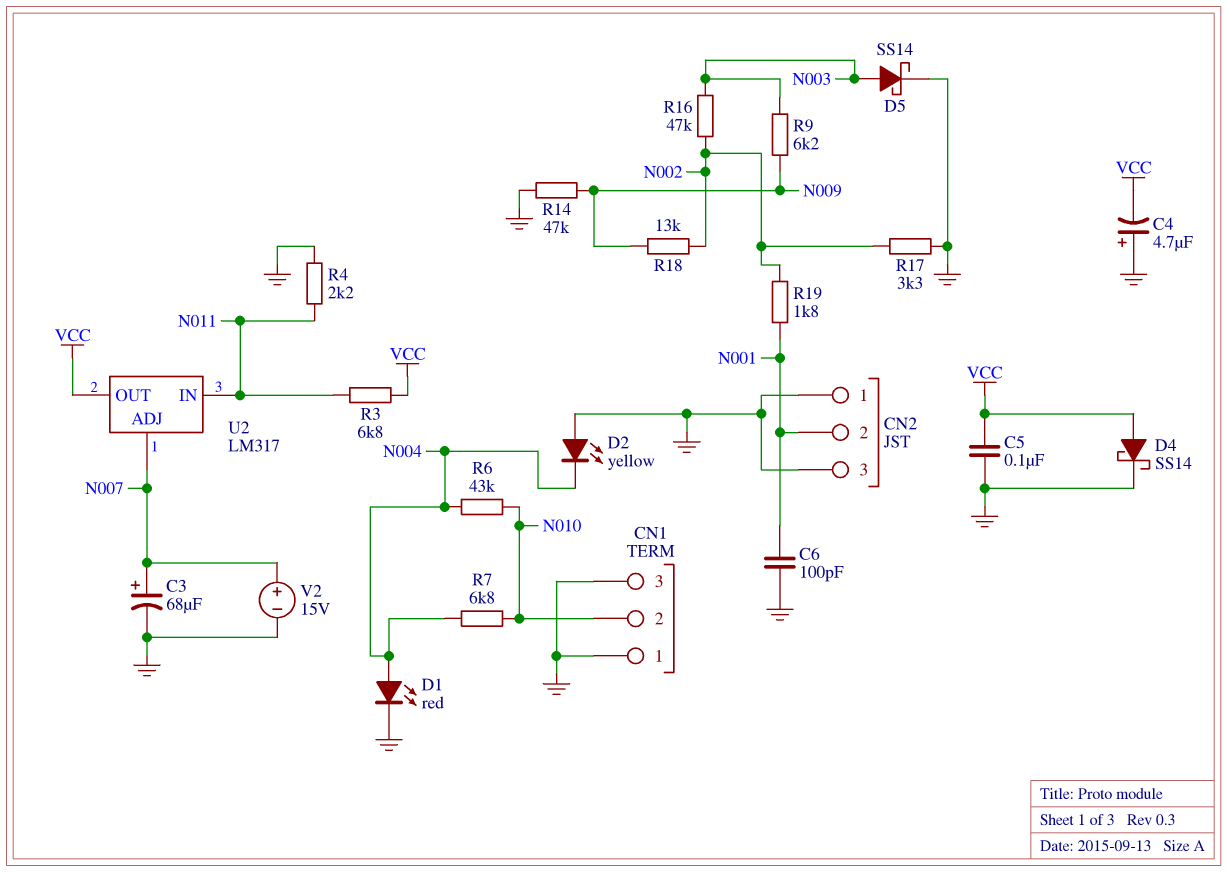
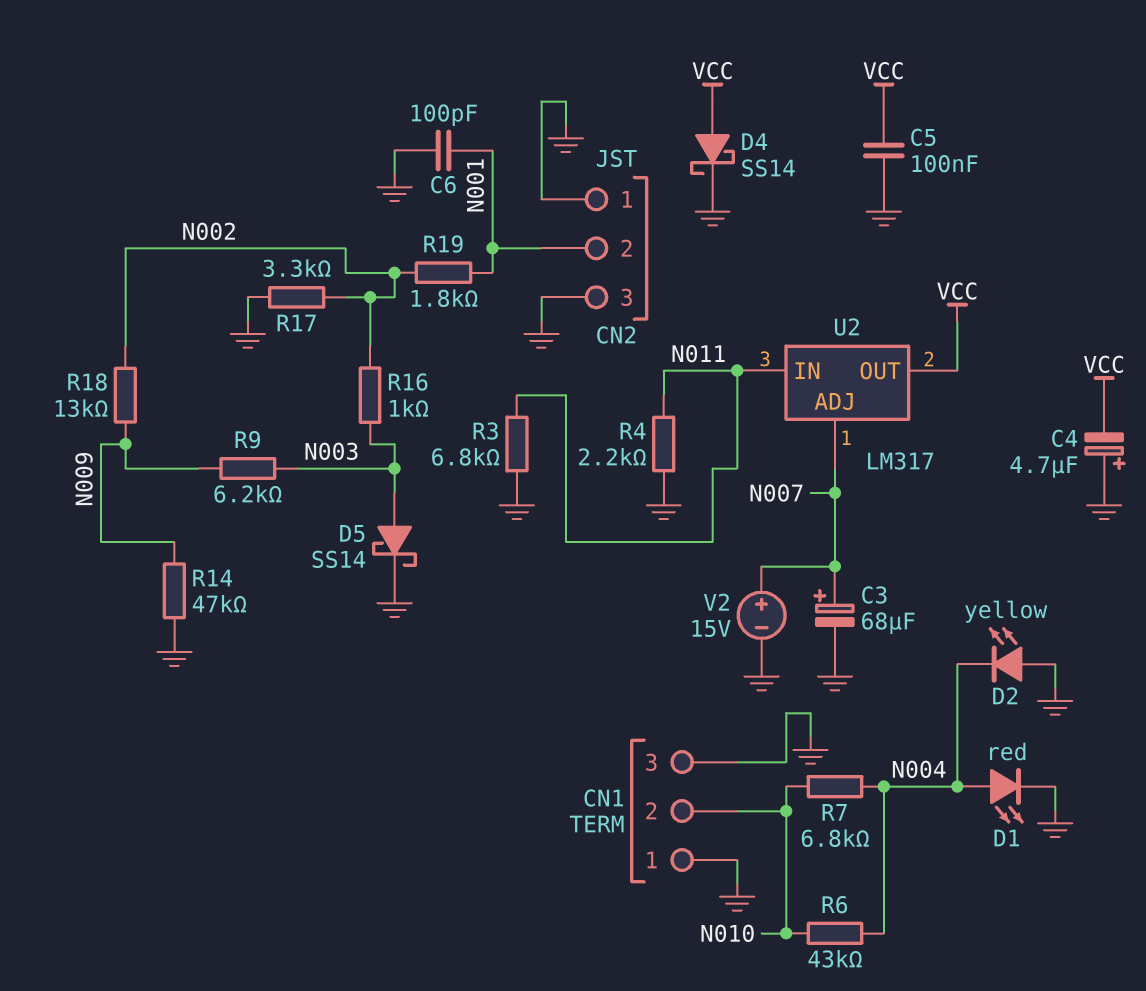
R3: 6.8k (N011, VCC) -> 6.8k (GND, N011)
R16: 47k (N002, N003) -> 1k (N002, N003)

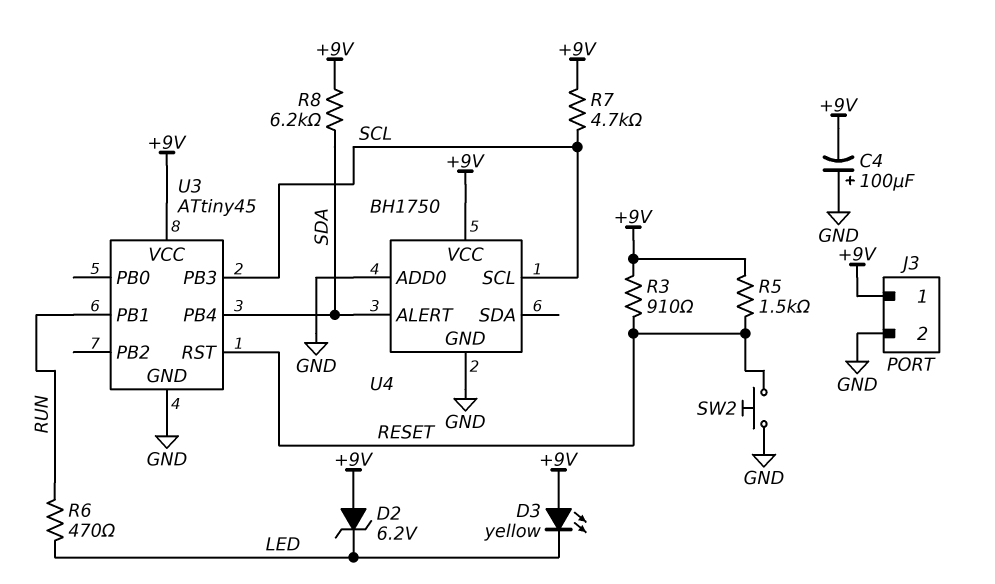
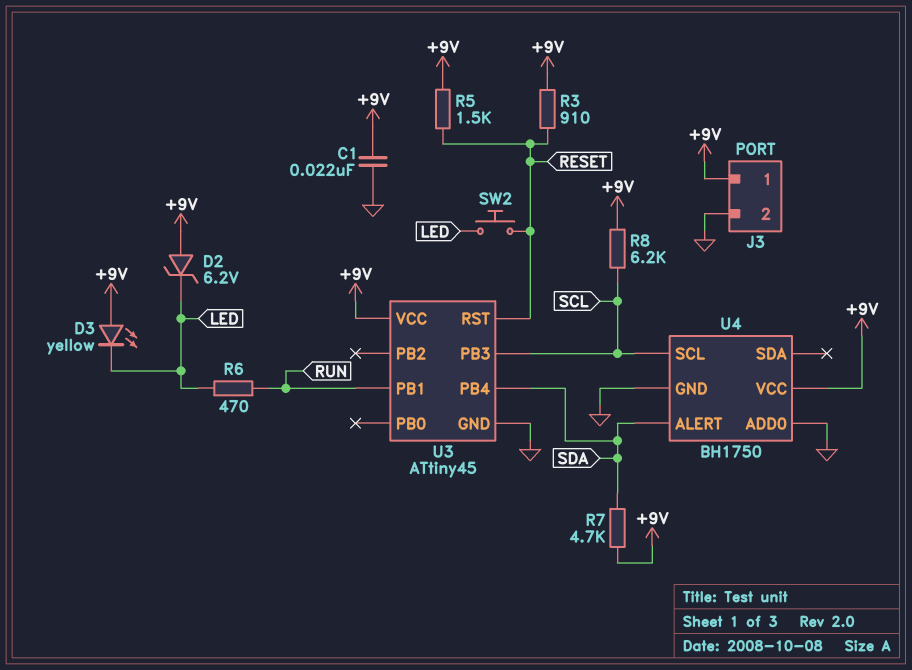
C1: none -> 22nF (+9V, GND)
C4: 100uF (plus GND, minus +9V) -> none
R7: 4.7k (+9V, SCL) -> 4.7k (+9V, SDA)
R8: 6.2k (+9V, SDA) -> 6.2k (+9V, SCL)
SW2: button (GND, RESET) -> button (LED, RESET)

**PROMPT**
Set down exactly and only the lines from the line that contains "R16: 47k (N002, N003) -> 1k (N002, N003)" through the last line of the entries above, with both of those lines included and the pictures left out.

**PROBLEM SOLUTION**
R16: 47k (N002, N003) -> 1k (N002, N003)

C1: none -> 22nF (+9V, GND)
C4: 100uF (plus GND, minus +9V) -> none
R7: 4.7k (+9V, SCL) -> 4.7k (+9V, SDA)
R8: 6.2k (+9V, SDA) -> 6.2k (+9V, SCL)
SW2: button (GND, RESET) -> button (LED, RESET)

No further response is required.